=== Begin Enclosure ===
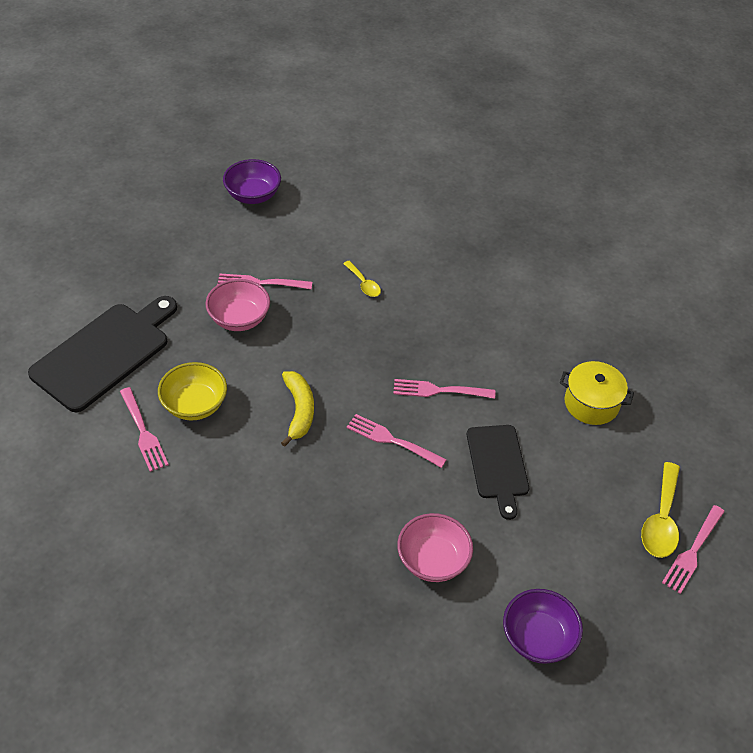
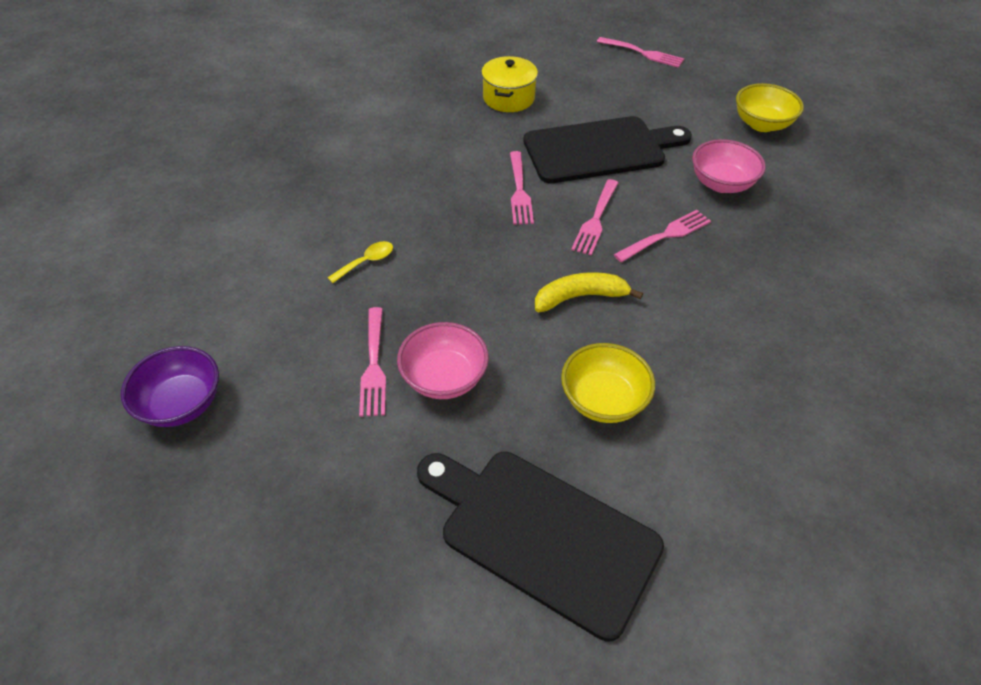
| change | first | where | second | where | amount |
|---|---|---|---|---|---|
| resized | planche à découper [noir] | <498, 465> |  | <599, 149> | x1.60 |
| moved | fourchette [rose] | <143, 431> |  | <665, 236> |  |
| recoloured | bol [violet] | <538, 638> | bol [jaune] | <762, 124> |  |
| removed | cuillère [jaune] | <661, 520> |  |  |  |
=== End Enclosure ===
• [WHAT YOU WILL DO]: Select every line of the material above holding the word "jaune" and copy it.

• [THE ANSWER]:
| recoloured | bol [violet] | <538, 638> | bol [jaune] | <762, 124> |  |
| removed | cuillère [jaune] | <661, 520> |  |  |  |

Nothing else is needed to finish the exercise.